* _Directions_
Please print, word for word, every line from the one that contains "none -> brown brick G7:H7 level 2" through the last line of the records, and nothing else.

(Before-and-after object listings)
*****

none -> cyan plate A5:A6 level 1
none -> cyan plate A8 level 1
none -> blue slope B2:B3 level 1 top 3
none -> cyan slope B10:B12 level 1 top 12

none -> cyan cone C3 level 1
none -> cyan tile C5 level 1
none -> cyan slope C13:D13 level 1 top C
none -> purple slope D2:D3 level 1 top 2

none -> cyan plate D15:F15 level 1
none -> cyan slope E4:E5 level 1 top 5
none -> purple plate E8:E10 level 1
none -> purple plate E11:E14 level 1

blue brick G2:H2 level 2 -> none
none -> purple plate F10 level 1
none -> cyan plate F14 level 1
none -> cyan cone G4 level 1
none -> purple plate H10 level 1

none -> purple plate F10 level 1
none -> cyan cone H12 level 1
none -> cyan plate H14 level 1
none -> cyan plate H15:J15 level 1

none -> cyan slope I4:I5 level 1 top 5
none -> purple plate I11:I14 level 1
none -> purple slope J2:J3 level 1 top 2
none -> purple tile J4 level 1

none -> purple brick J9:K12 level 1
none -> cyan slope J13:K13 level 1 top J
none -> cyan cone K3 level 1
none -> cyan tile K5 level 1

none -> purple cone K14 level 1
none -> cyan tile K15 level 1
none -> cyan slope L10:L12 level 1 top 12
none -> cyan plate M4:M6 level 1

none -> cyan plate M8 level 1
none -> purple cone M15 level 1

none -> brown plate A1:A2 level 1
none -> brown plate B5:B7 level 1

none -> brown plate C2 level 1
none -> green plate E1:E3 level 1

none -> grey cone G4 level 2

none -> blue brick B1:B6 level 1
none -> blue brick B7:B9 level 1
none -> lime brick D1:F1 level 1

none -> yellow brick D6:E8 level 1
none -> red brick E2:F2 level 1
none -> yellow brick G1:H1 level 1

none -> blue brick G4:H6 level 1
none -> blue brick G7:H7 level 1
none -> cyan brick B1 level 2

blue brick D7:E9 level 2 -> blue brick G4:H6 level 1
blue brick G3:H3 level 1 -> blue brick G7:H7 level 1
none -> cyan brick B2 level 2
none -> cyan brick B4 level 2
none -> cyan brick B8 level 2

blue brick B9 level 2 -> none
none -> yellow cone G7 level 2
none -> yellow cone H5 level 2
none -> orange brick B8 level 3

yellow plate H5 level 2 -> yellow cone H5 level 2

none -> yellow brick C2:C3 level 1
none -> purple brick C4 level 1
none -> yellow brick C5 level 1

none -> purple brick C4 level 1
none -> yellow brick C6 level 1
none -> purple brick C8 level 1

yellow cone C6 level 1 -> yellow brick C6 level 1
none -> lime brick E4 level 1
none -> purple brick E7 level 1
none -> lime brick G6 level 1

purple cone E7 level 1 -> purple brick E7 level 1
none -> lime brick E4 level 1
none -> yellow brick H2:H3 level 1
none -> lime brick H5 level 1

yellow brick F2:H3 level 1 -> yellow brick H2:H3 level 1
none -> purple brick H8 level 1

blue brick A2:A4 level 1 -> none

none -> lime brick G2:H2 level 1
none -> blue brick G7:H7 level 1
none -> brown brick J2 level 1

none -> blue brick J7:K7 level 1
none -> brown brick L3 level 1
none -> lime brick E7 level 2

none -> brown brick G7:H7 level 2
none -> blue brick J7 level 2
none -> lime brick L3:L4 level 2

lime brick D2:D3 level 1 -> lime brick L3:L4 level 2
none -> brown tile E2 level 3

*****

* _Answer section_
none -> brown brick G7:H7 level 2
none -> blue brick J7 level 2
none -> lime brick L3:L4 level 2

lime brick D2:D3 level 1 -> lime brick L3:L4 level 2
none -> brown tile E2 level 3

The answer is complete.